* Task details
Your reply should be the whole listing, copied exactly, with the pictures left out.
-------------------------
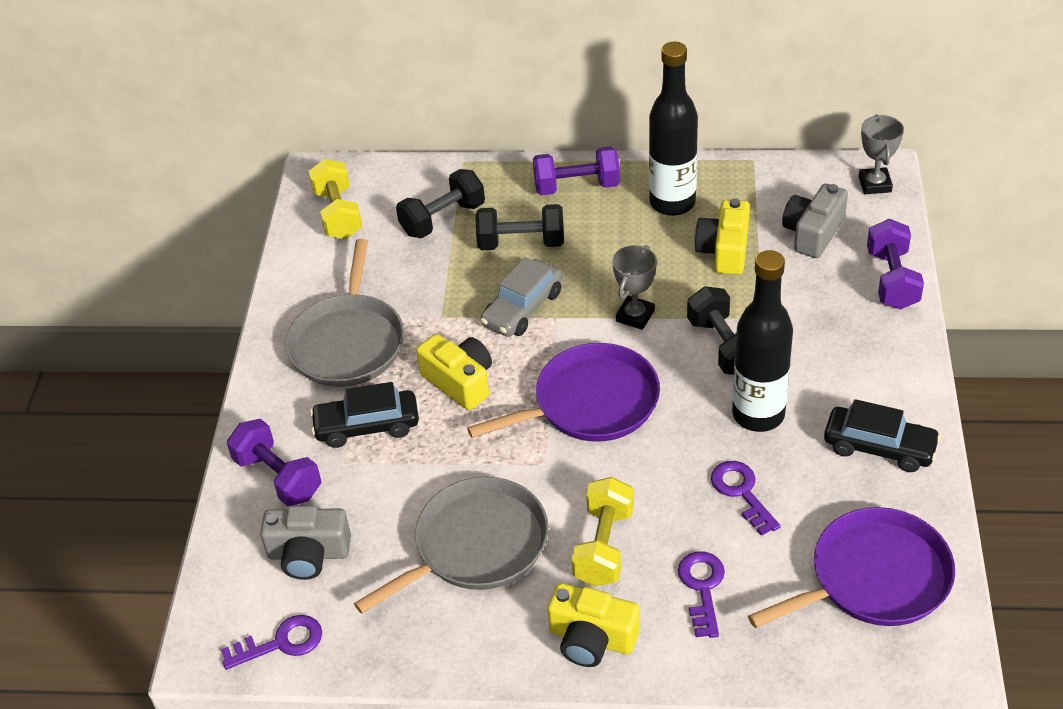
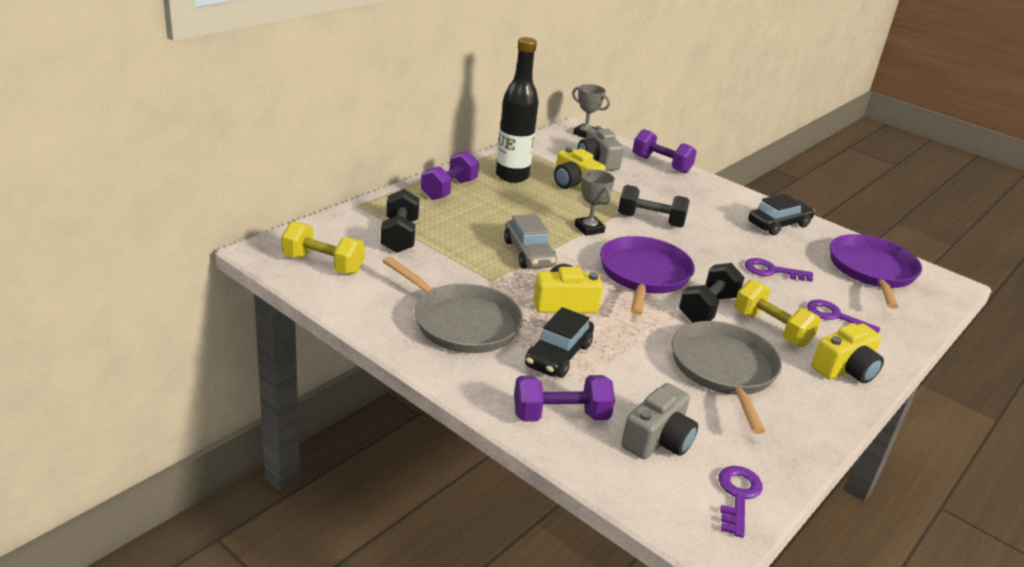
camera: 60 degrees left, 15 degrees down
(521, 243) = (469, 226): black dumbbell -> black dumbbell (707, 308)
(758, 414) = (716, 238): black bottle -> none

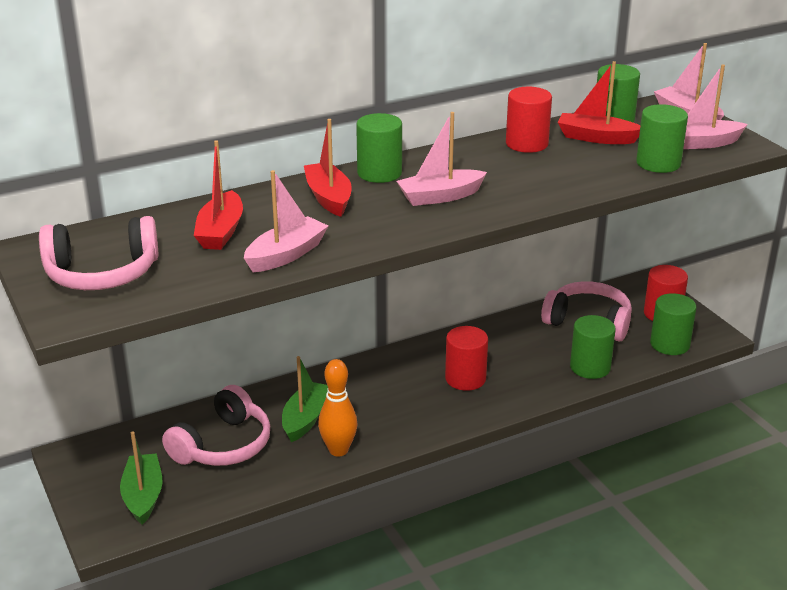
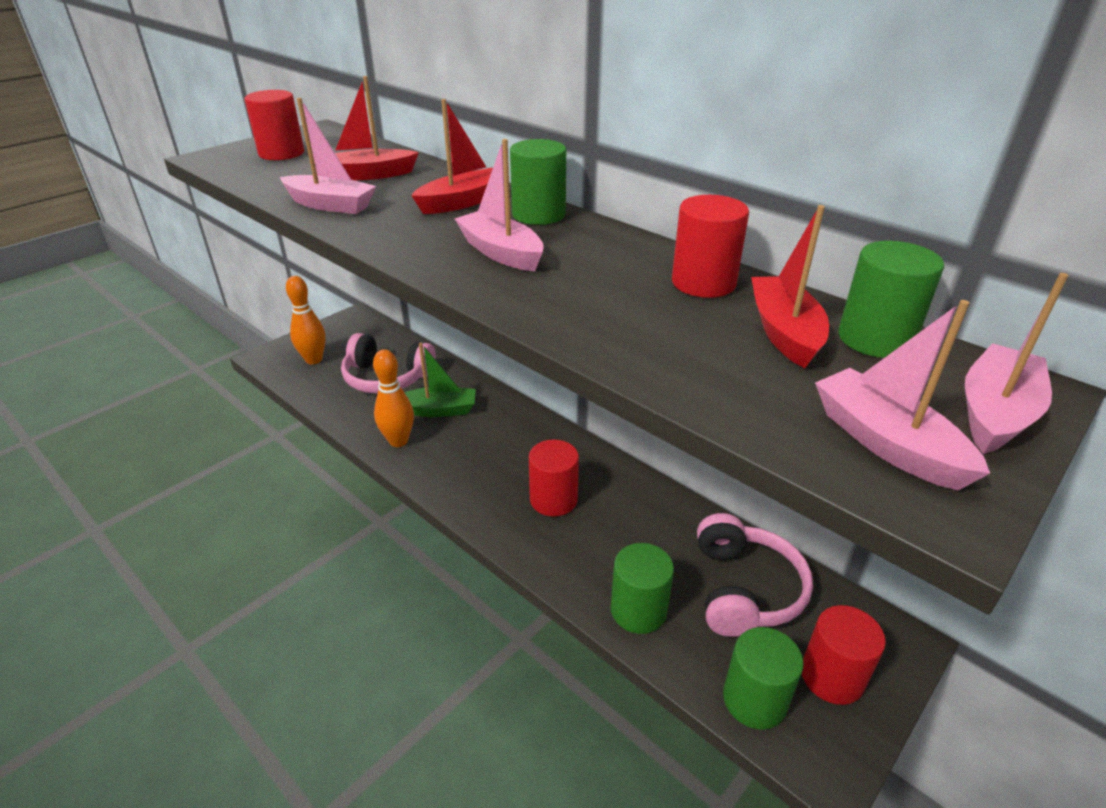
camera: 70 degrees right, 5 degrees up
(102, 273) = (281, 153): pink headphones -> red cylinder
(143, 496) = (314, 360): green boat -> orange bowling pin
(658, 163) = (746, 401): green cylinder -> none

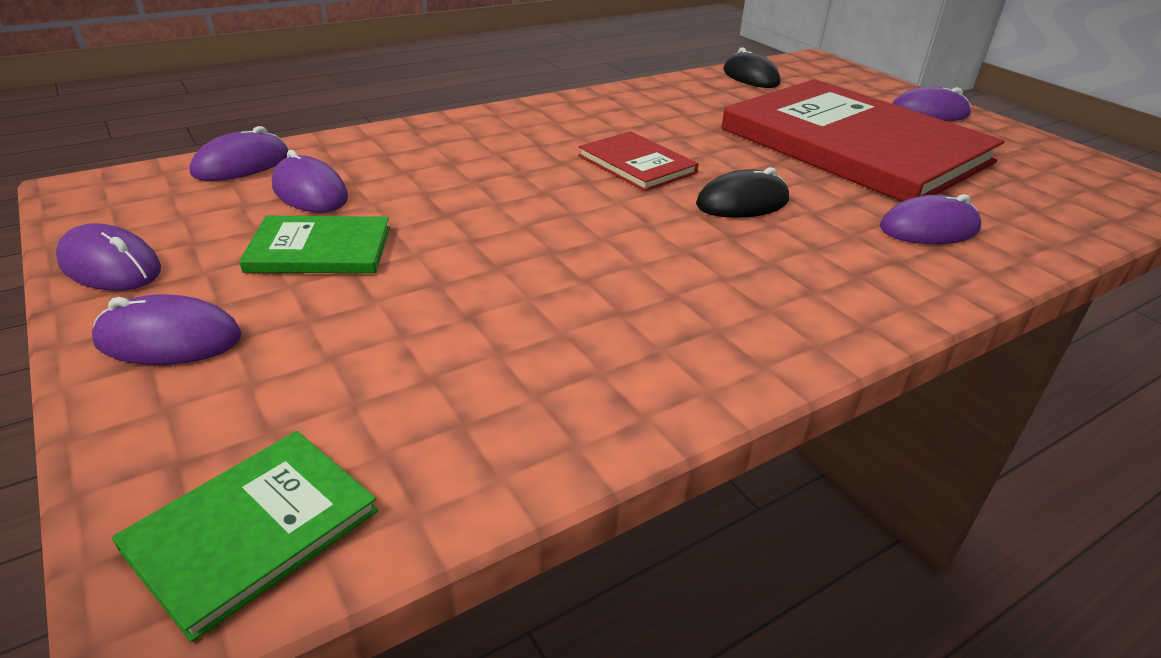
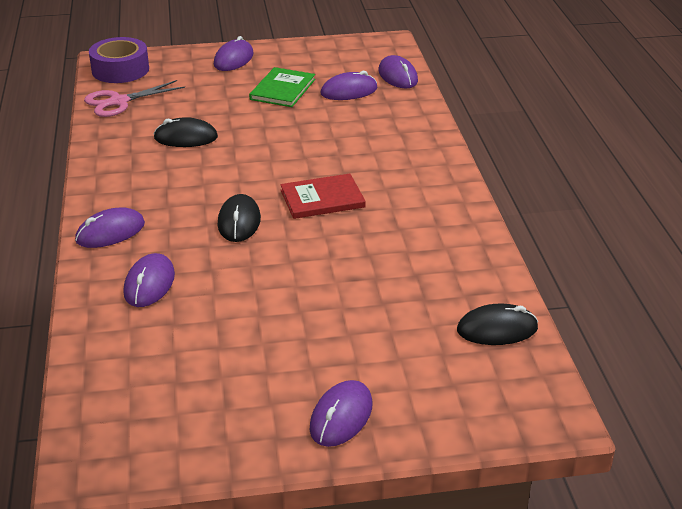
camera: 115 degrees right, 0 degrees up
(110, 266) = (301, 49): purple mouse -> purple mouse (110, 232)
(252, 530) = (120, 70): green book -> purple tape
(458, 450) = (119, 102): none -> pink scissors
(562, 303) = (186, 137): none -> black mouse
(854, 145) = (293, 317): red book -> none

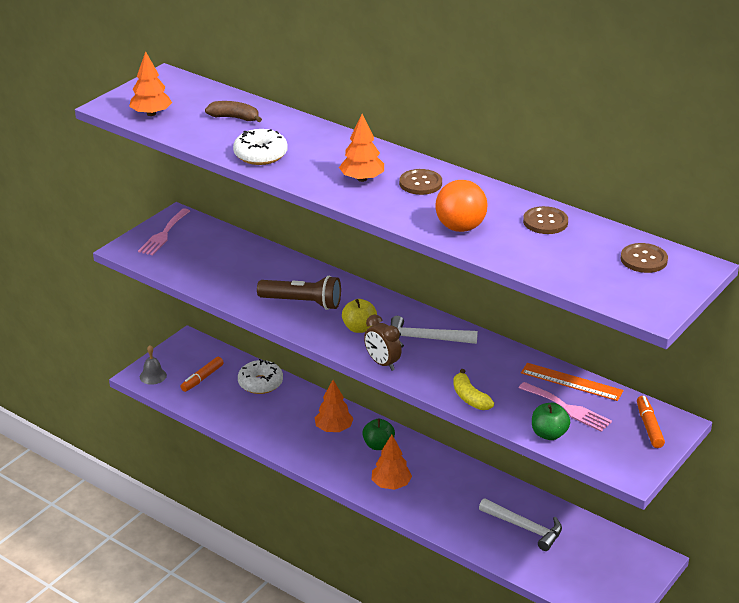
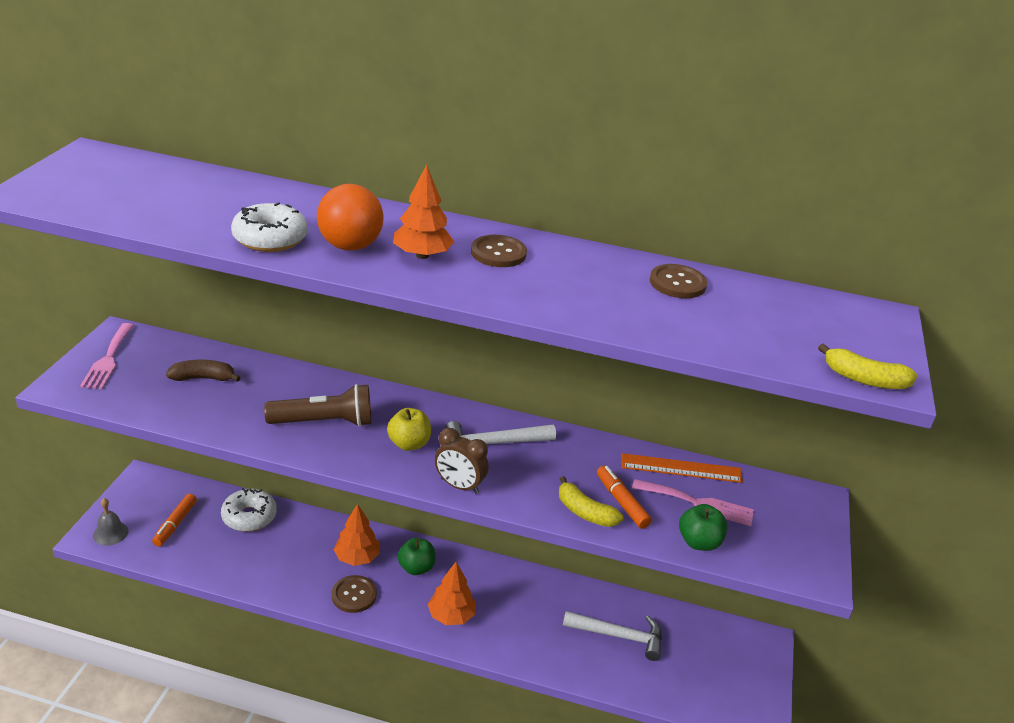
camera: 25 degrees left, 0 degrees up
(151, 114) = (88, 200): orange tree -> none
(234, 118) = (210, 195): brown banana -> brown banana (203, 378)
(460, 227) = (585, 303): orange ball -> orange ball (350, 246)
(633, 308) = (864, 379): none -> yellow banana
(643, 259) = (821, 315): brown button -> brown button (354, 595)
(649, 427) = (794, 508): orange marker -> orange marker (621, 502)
-------------------------
* Answer
camera: 60 degrees left, 15 degrees down
(521, 243) = (469, 226): black dumbbell -> black dumbbell (707, 308)
(758, 414) = (716, 238): black bottle -> none

camera: 70 degrees right, 5 degrees up
(102, 273) = (281, 153): pink headphones -> red cylinder
(143, 496) = (314, 360): green boat -> orange bowling pin
(658, 163) = (746, 401): green cylinder -> none

camera: 115 degrees right, 0 degrees up
(110, 266) = (301, 49): purple mouse -> purple mouse (110, 232)
(252, 530) = (120, 70): green book -> purple tape
(458, 450) = (119, 102): none -> pink scissors
(562, 303) = (186, 137): none -> black mouse
(854, 145) = (293, 317): red book -> none

camera: 25 degrees left, 0 degrees up
(151, 114) = (88, 200): orange tree -> none
(234, 118) = (210, 195): brown banana -> brown banana (203, 378)
(460, 227) = (585, 303): orange ball -> orange ball (350, 246)
(633, 308) = (864, 379): none -> yellow banana
(643, 259) = (821, 315): brown button -> brown button (354, 595)
(649, 427) = (794, 508): orange marker -> orange marker (621, 502)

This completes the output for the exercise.